[Object correspondence data]
=== Section Start ===
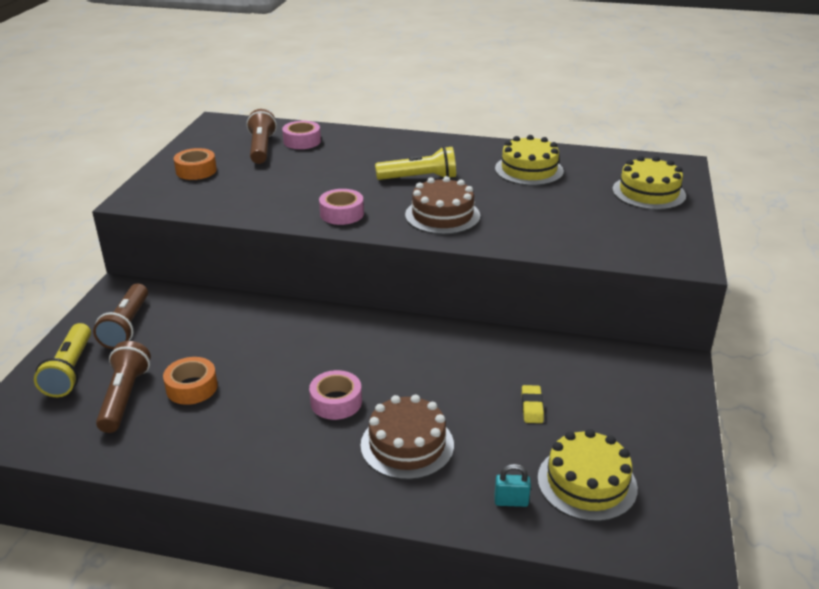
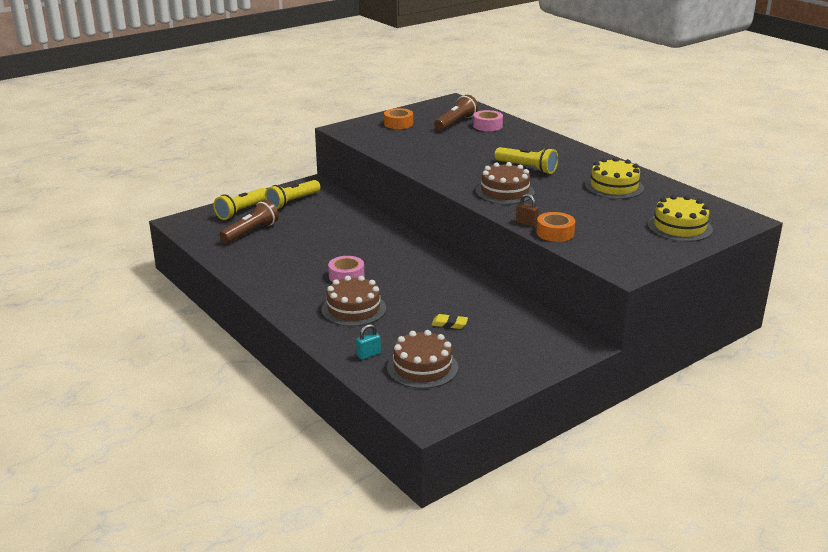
camera: 40 degrees right, 5 degrees down
brown flashlight [93,284,148,349] -> yellow flashlight [265,180,320,209]
orange tape [163,357,218,405] -> orange tape moved to [536,212,575,242]
pink tape [319,189,364,225] -> none
turquoise padlock [494,464,531,507] -> turquoise padlock turned 75 degrees counterclockwise [356,324,381,360]
yellow eraser [522,385,544,423] -> yellow eraser turned 60 degrees clockwise [431,314,468,329]
yellow cake [538,429,638,522] -> brown cake [387,330,458,389]
none -> brown padlock [516,194,539,227]

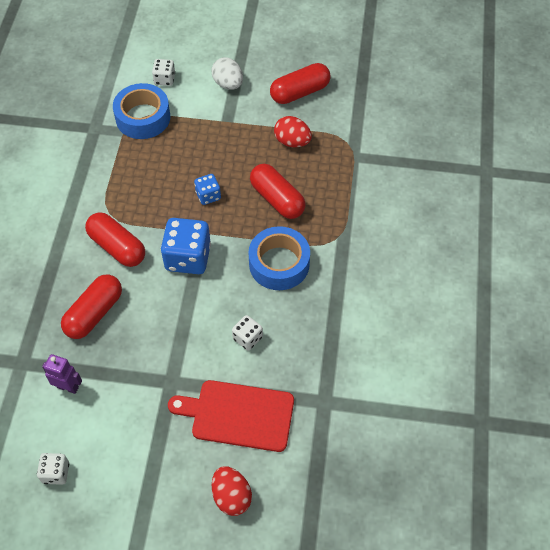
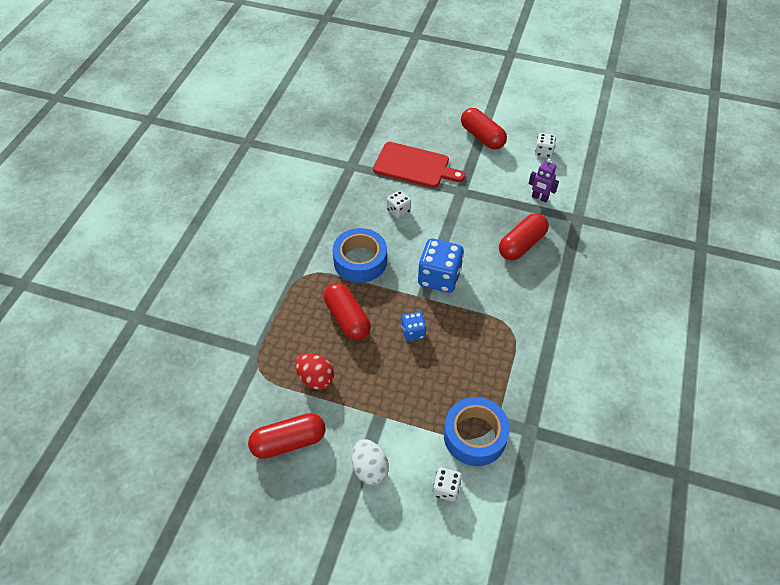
camera: 170 degrees left, 5 degrees down
red capsule [85,213,145,267] -> red capsule moved to [461,108,507,150]
red egg [212,466,252,516] -> none

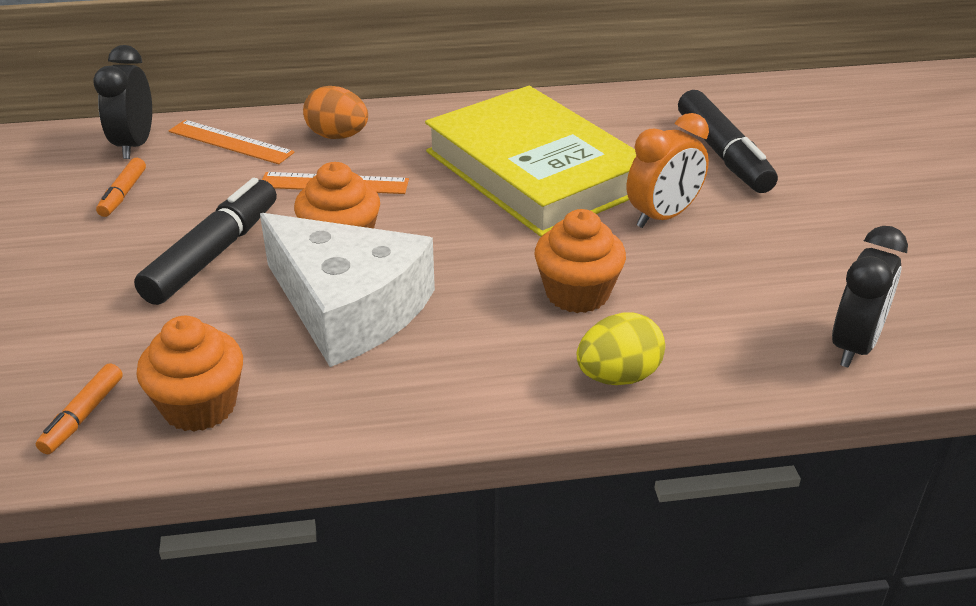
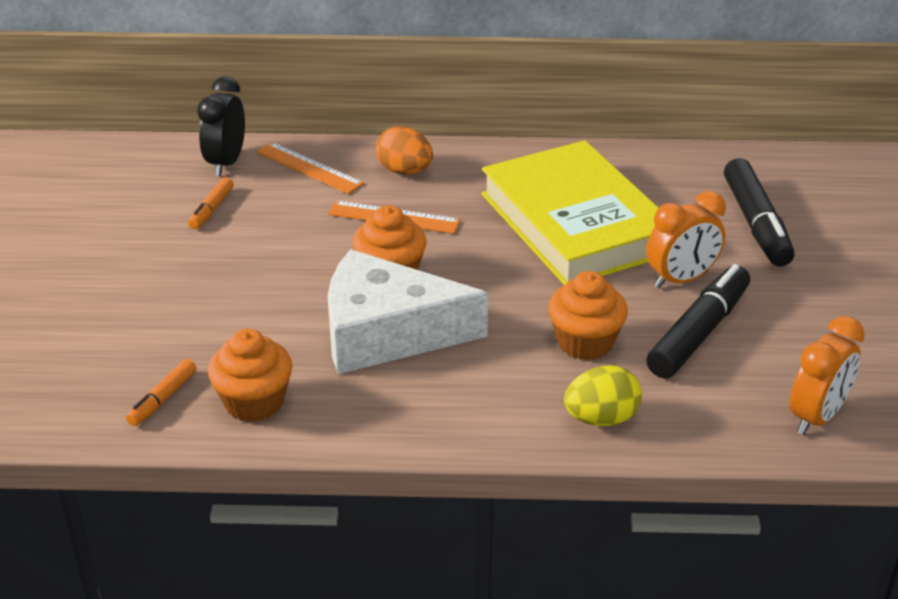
camera: 10 degrees right, 0 degrees up
black marker [134,178,277,305] -> black marker moved to [646,264,750,378]
white cheese [260,213,435,367] -> white cheese turned 135 degrees clockwise [328,249,488,374]
black clock [832,226,908,368] -> orange clock [789,316,865,435]

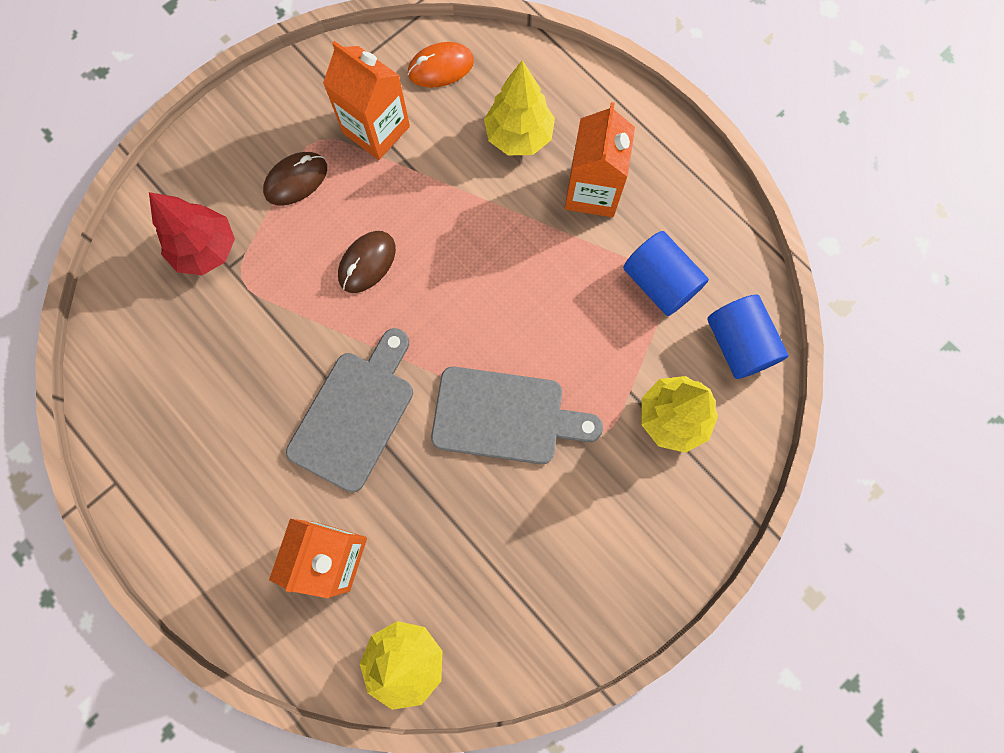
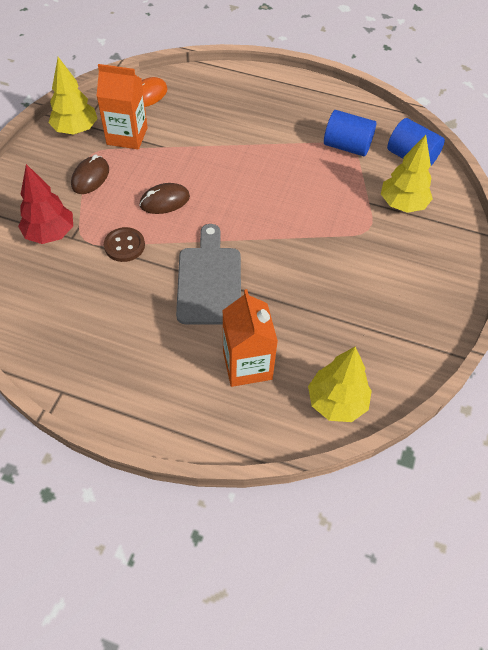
camera: 30 degrees left, 20 degrees down
brown mouse [338,231,396,293] -> brown mouse turned 60 degrees clockwise [139,183,190,214]
grey cutting board [431,367,603,464] -> none
yellow tree [484,60,555,155] -> yellow tree moved to [49,57,98,135]
orange carton [565,102,635,217] -> none
none -> brown button [104,227,145,262]

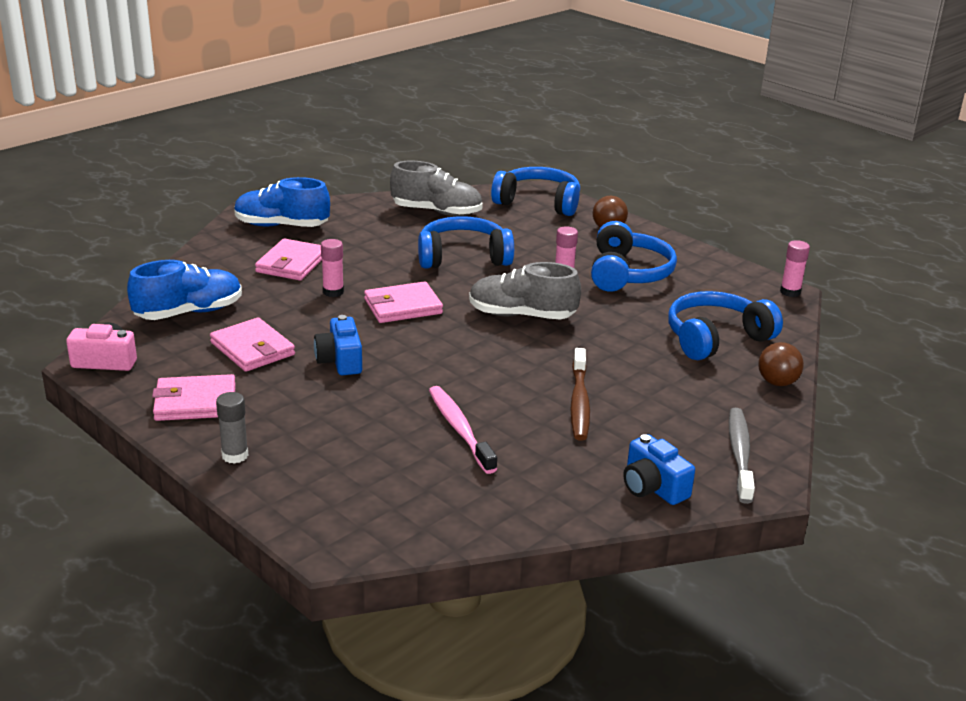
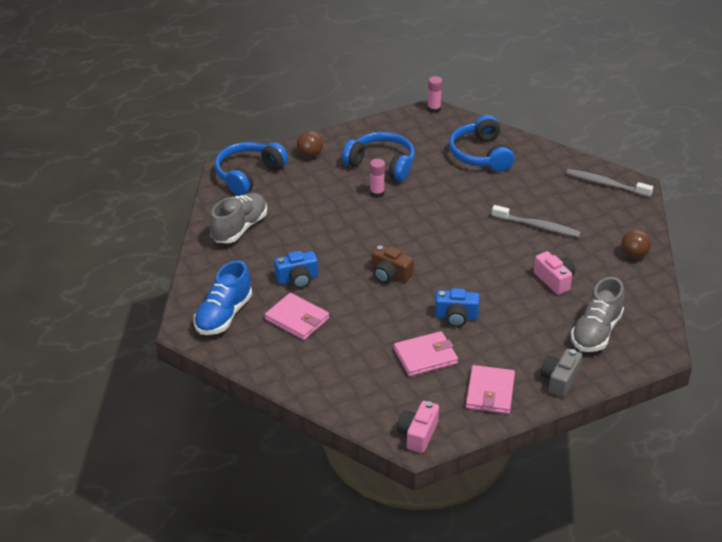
camera: 70 degrees left, 10 degrees up
blue shoe [127,260,242,320] -> none
grey glue stick [216,392,248,464] -> grey camera [541,349,582,397]
pink glue stick [321,239,344,297] -> none
pink wallet [364,281,443,323] -> brown camera [371,245,414,283]
blue headphones [418,216,514,269] -> none
pink toothbrush [429,386,497,474] -> pink camera [534,251,575,295]
grey shoe [469,262,581,320] -> grey shoe moved to [571,277,624,352]
brown toothbrush [570,348,590,441] -> grey toothbrush [492,205,581,238]
blue camera [623,434,695,505] -> blue camera moved to [274,251,318,289]
brown ball [758,342,804,386] -> brown ball moved to [621,229,651,259]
=== Section End ===
● **How to complete this task**
The number alone is wanted: how many lines of the records above include the string "toothbrush".

● **Exercise answer**
2